**TASK TO CARRY OUT**
When you reach the line that contains "pink trapezoid: moved 10 px left" in the data below, start reproducing lines exactly, and stop after the line that contains "green L-shape: moved".

(EXERCISE DATA Opens)

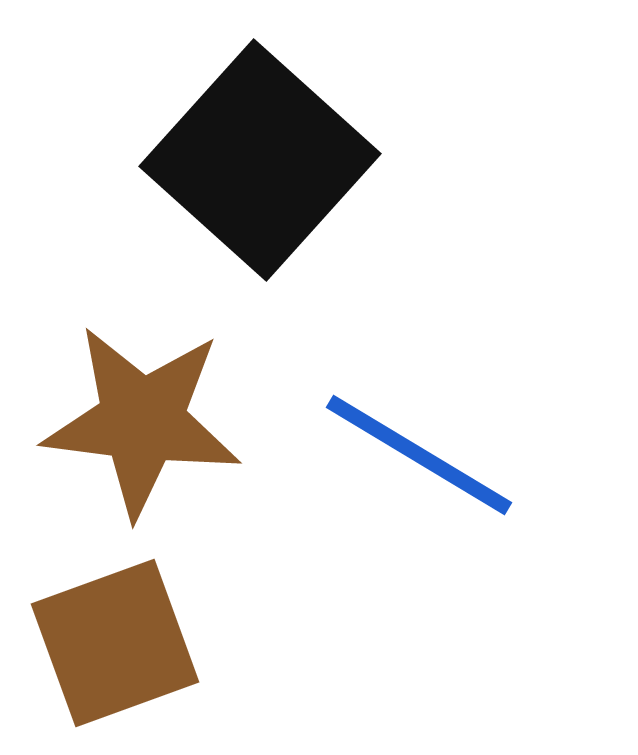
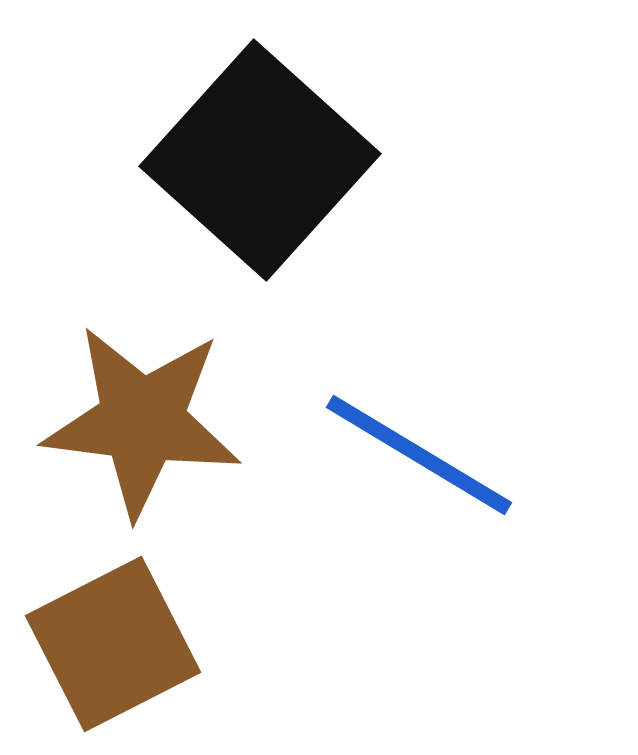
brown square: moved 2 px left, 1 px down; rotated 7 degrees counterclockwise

(EXERCISE DATA Closes)
(EXERCISE DATA Opens)

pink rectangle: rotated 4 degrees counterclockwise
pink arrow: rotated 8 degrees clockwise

(EXERCISE DATA Closes)
(EXERCISE DATA Opens)

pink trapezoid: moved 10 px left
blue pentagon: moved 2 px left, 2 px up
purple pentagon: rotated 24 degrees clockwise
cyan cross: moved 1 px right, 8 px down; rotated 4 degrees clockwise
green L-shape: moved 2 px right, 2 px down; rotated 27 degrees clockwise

(EXERCISE DATA Closes)

**SOLVED PROBLEM**
pink trapezoid: moved 10 px left
blue pentagon: moved 2 px left, 2 px up
purple pentagon: rotated 24 degrees clockwise
cyan cross: moved 1 px right, 8 px down; rotated 4 degrees clockwise
green L-shape: moved 2 px right, 2 px down; rotated 27 degrees clockwise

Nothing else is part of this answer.